= Records for this exercise =
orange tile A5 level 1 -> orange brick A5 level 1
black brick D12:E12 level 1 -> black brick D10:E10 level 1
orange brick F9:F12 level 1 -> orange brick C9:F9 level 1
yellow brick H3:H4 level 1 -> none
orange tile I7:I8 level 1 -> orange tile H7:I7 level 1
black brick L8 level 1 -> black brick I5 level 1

= What you are asked to do =
Check each line of the records for "orange" and copy the ones that contain it.

= Solution for this problem =
orange tile A5 level 1 -> orange brick A5 level 1
orange brick F9:F12 level 1 -> orange brick C9:F9 level 1
orange tile I7:I8 level 1 -> orange tile H7:I7 level 1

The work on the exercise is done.